+++ DATASET RECORDS

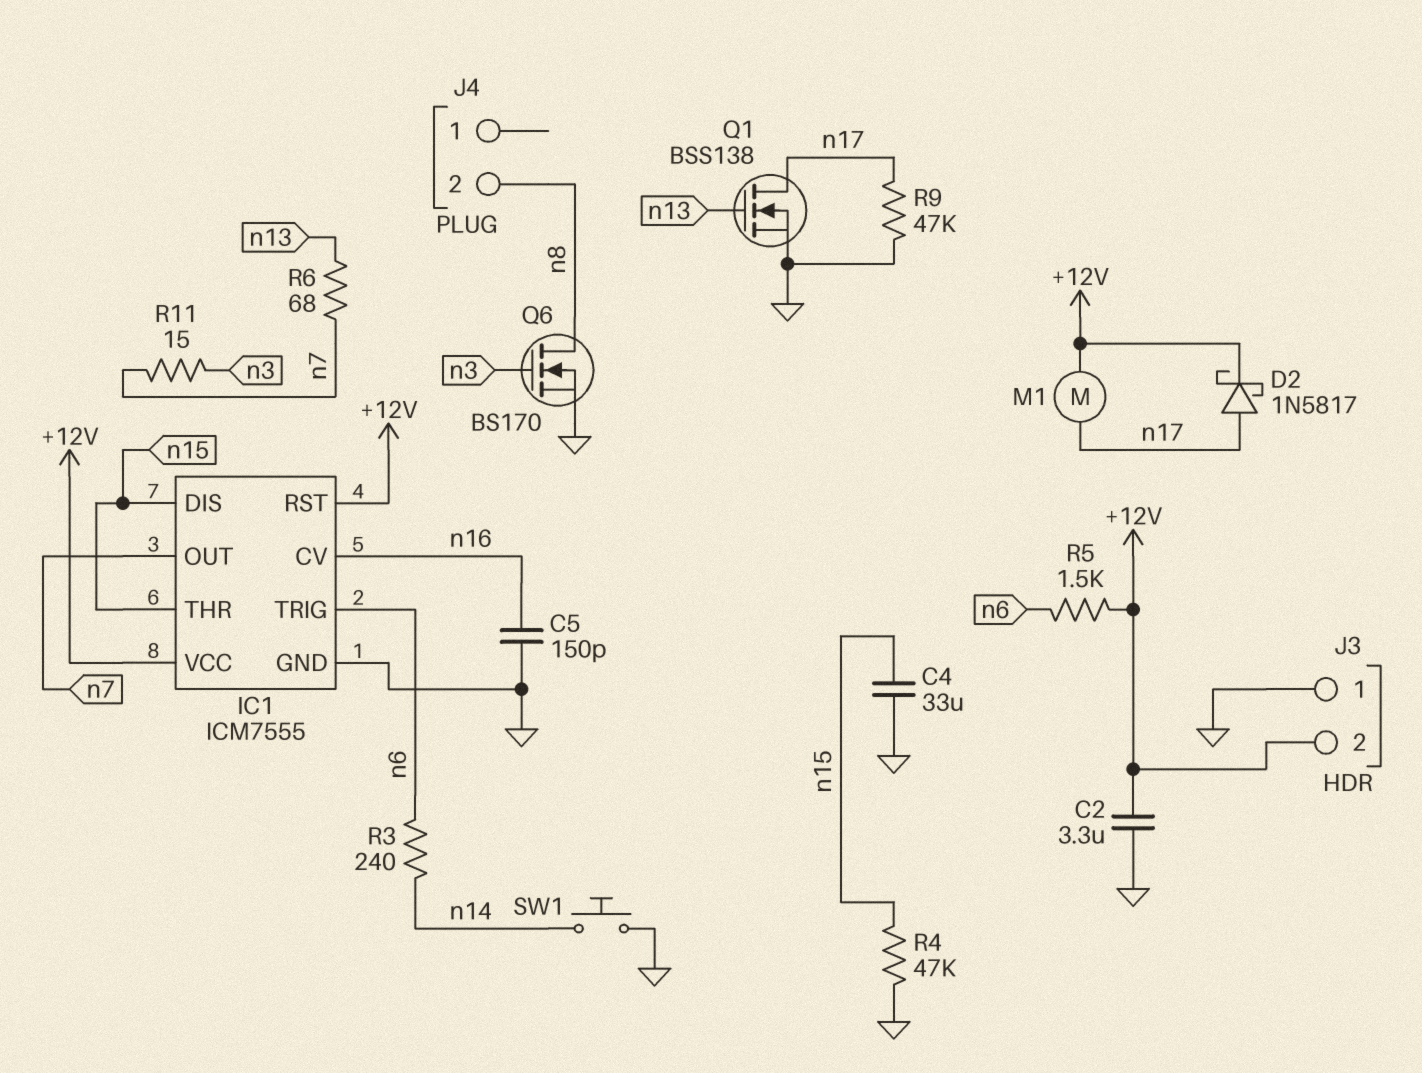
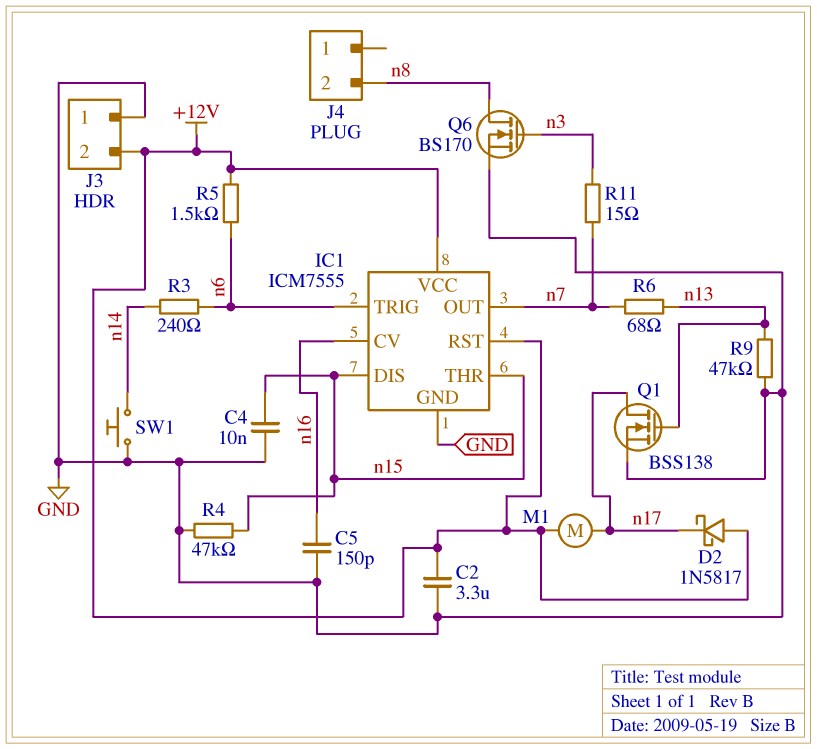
C4: 33uF (GND, n15) -> 10nF (GND, n15)
D2: schottky 1N5817 (A n17, K +12V) -> schottky 1N5817 (A +12V, K n17)
R9: 47k (GND, n17) -> 47k (GND, n13)

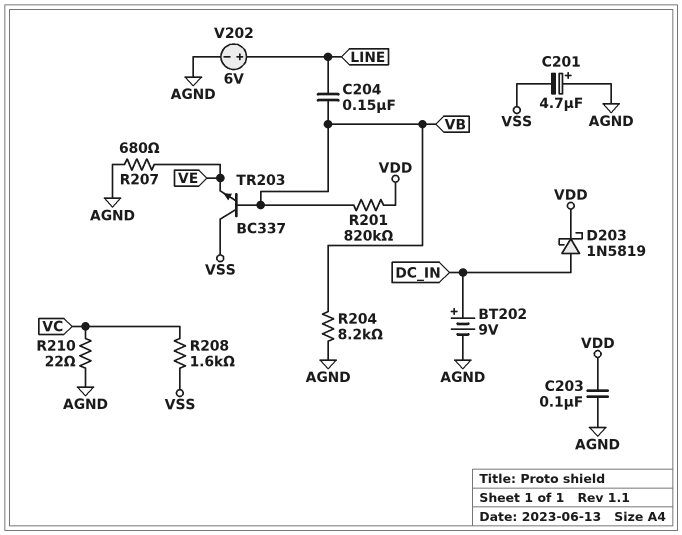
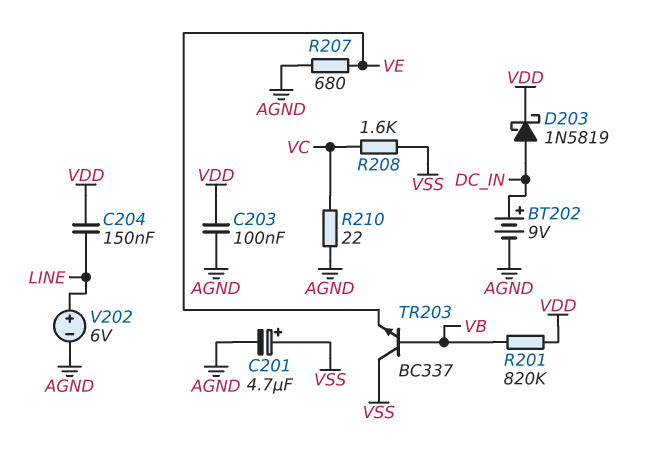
C201: 4.7uF (plus AGND, minus VSS) -> 4.7uF (plus VSS, minus AGND)
C204: 150nF (LINE, VB) -> 150nF (LINE, VDD)
R204: 8.2k (AGND, VB) -> none

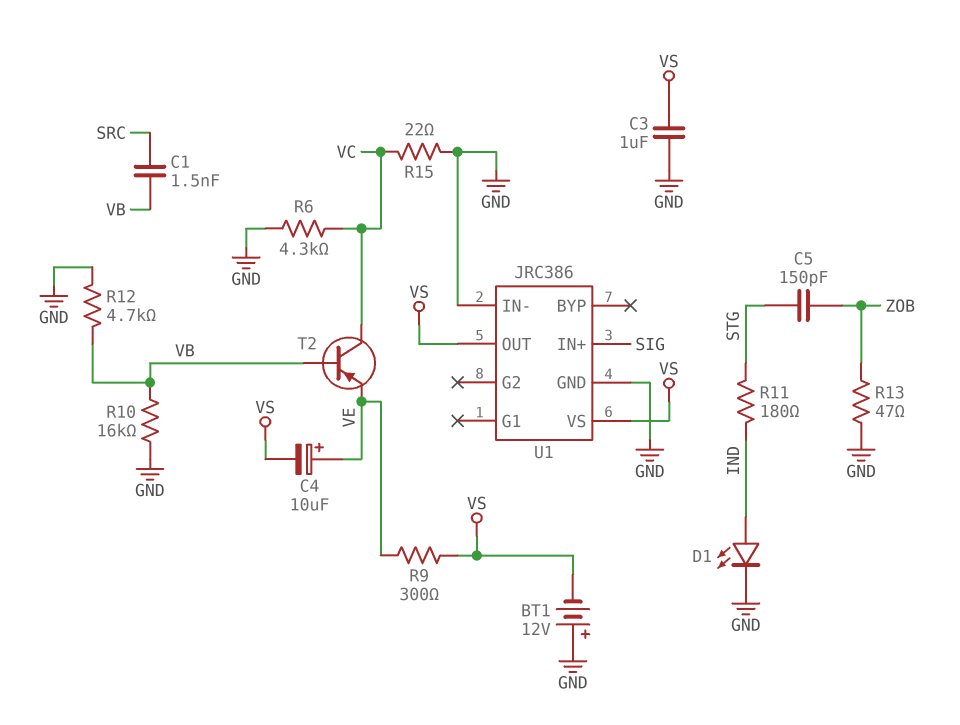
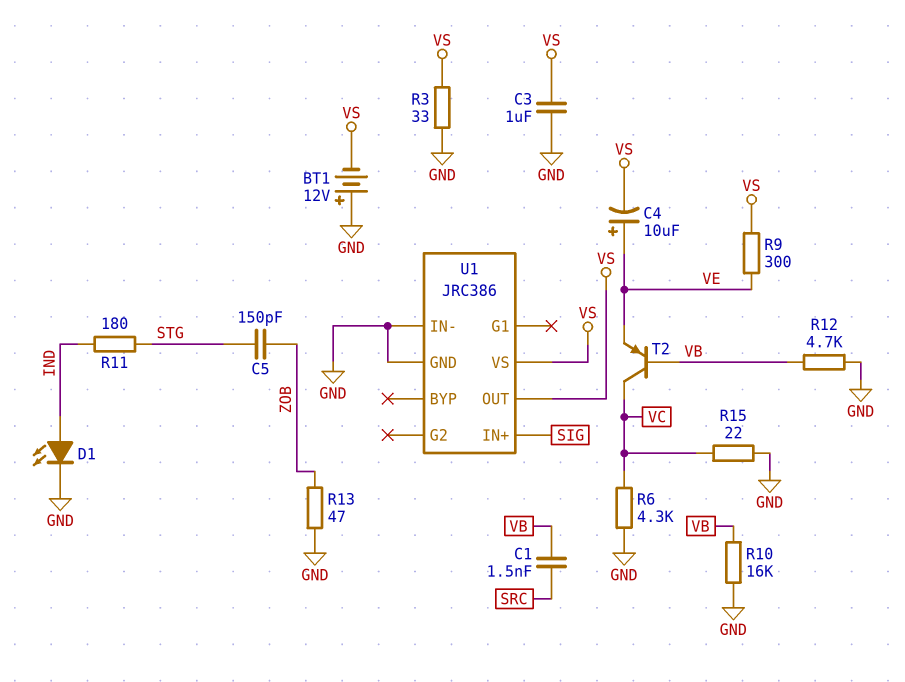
R3: none -> 33 (GND, VS)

++++++

[BRIEF]: What is needed is an exact reprint of every entry, pictures excluded.

[ANSWER TO THIS TASK]:
C4: 33uF (GND, n15) -> 10nF (GND, n15)
D2: schottky 1N5817 (A n17, K +12V) -> schottky 1N5817 (A +12V, K n17)
R9: 47k (GND, n17) -> 47k (GND, n13)

C201: 4.7uF (plus AGND, minus VSS) -> 4.7uF (plus VSS, minus AGND)
C204: 150nF (LINE, VB) -> 150nF (LINE, VDD)
R204: 8.2k (AGND, VB) -> none

R3: none -> 33 (GND, VS)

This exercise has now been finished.